EXERCISE.
Omit every picture and return the rest of the data unaltered.

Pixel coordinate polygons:
============================================================

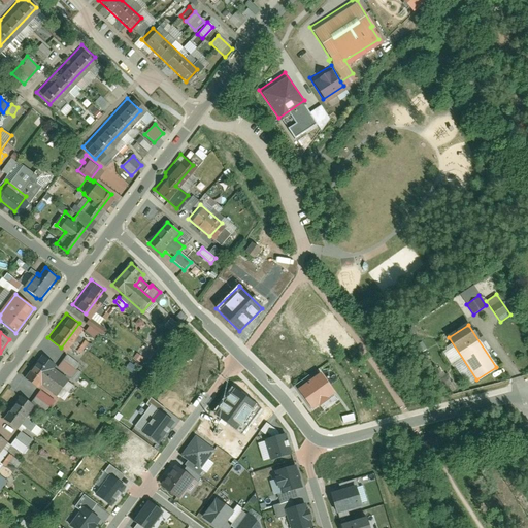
[(38,350),(21,373),(35,385),(38,381),(53,393),(66,375),(52,364),(53,361),(38,350)]
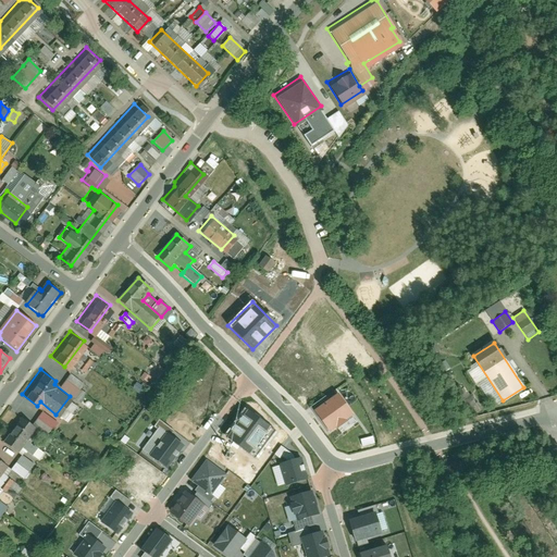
[(353,416),(338,395),(329,401),(314,411),(319,417),(330,432),(353,416)]
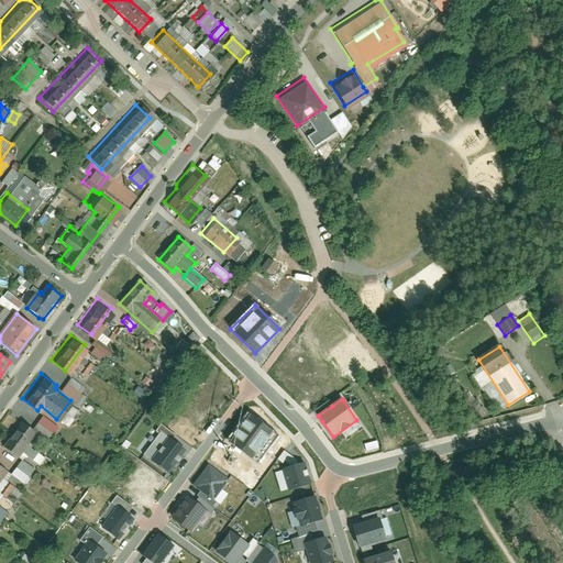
[(318,416),(332,406),(329,403),(313,412),(320,422),(322,421),(318,416)]
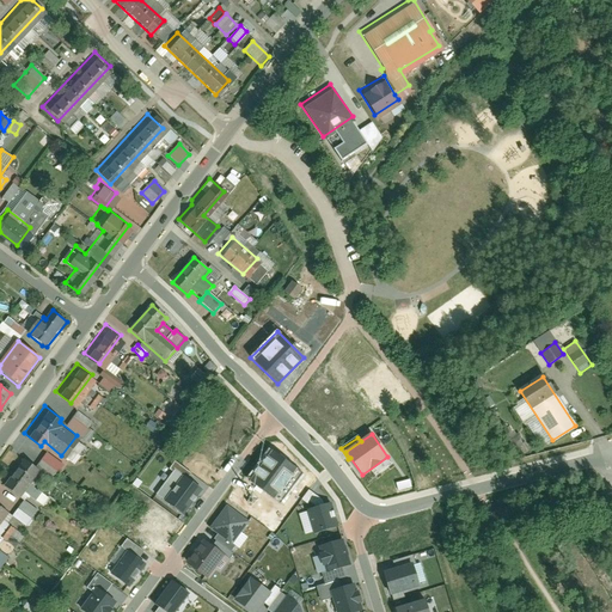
[(20,452),(0,478),(0,479),(16,493),(36,464),(20,452)]
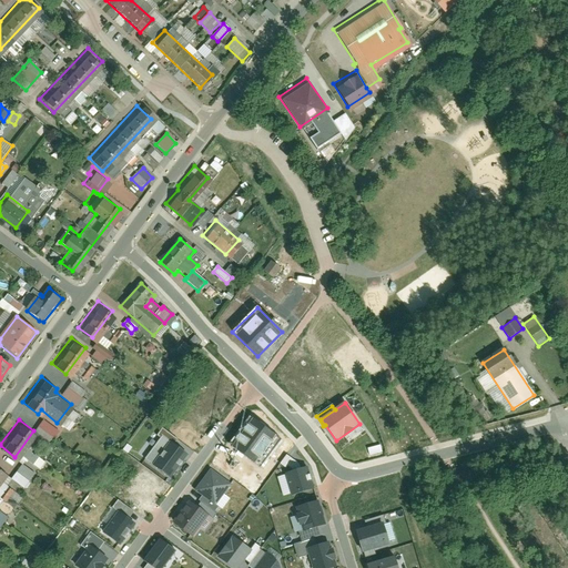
[(252,421),(232,447),(256,465),(275,437),(252,421)]
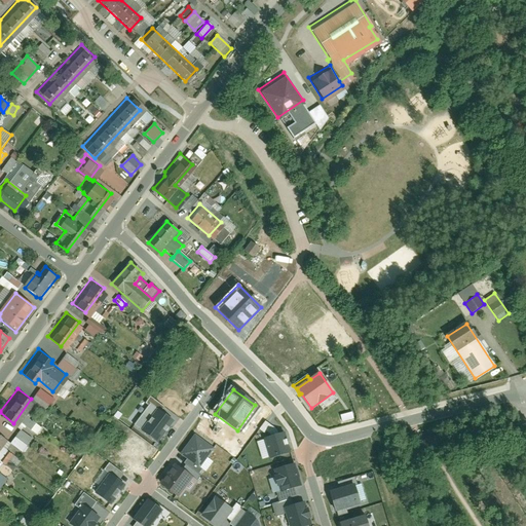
[(141,430),(158,443),(174,420),(156,408),(141,430)]
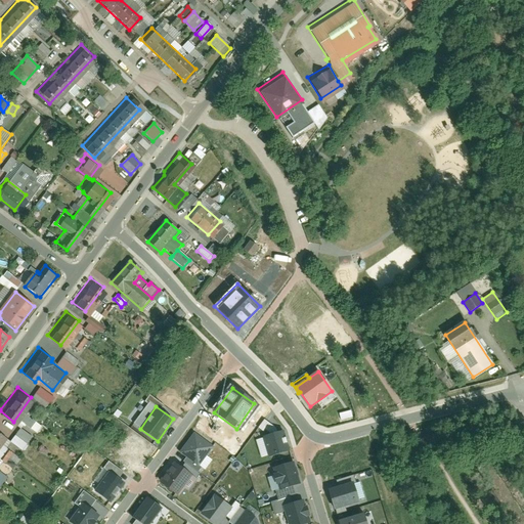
[(270,436),(278,433),(276,428),(264,420),(258,429),(264,433),(265,431),(269,434),(270,436)]
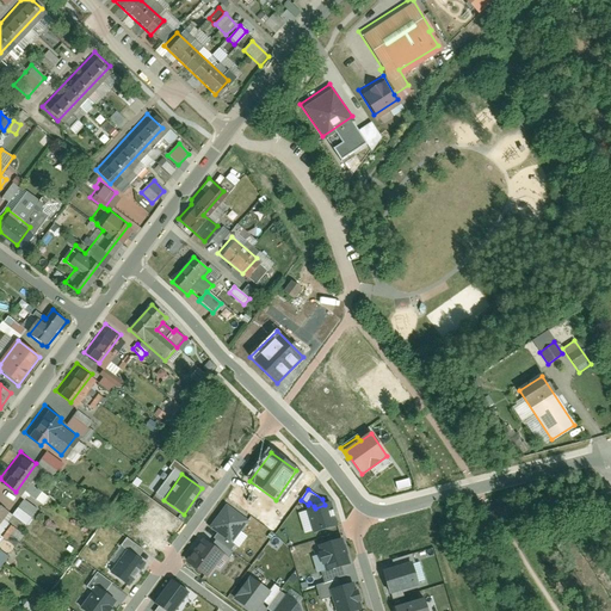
[(26,526),(38,511),(24,500),(12,516),(26,526)]
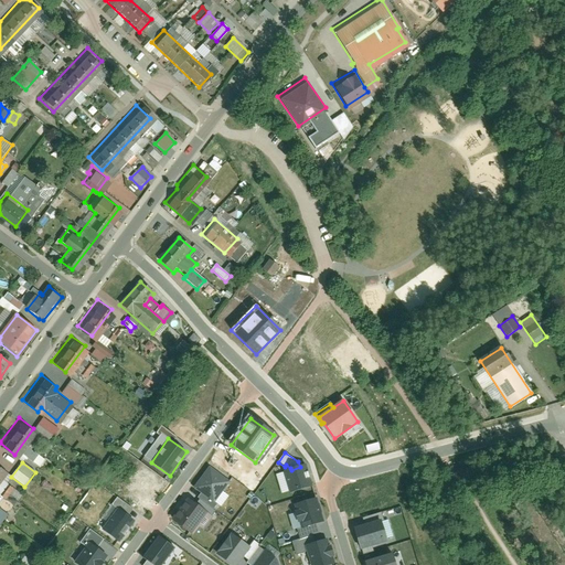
[(290,493),(312,487),(306,466),(300,467),(291,470),(284,472),(290,493)]
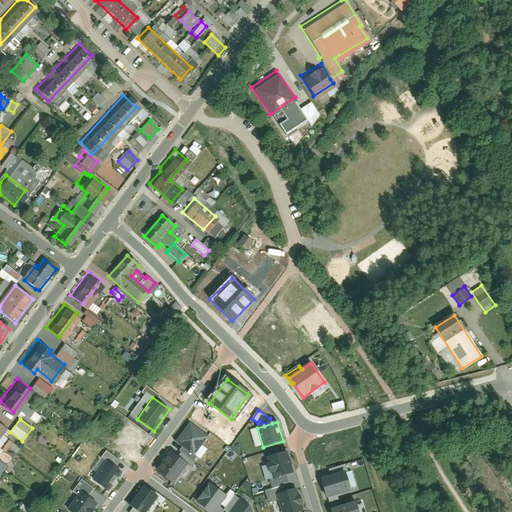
[(189,428),(178,444),(194,456),(206,439),(189,428)]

============================================================

EXERCISE RESPONSE.
[(38,350),(21,373),(35,385),(38,381),(53,393),(66,375),(52,364),(53,361),(38,350)]
[(353,416),(338,395),(329,401),(314,411),(319,417),(330,432),(353,416)]
[(318,416),(332,406),(329,403),(313,412),(320,422),(322,421),(318,416)]
[(20,452),(0,478),(0,479),(16,493),(36,464),(20,452)]
[(252,421),(232,447),(256,465),(275,437),(252,421)]
[(141,430),(158,443),(174,420),(156,408),(141,430)]
[(270,436),(278,433),(276,428),(264,420),(258,429),(264,433),(265,431),(269,434),(270,436)]
[(26,526),(38,511),(24,500),(12,516),(26,526)]
[(290,493),(312,487),(306,466),(300,467),(291,470),(284,472),(290,493)]
[(189,428),(178,444),(194,456),(206,439),(189,428)]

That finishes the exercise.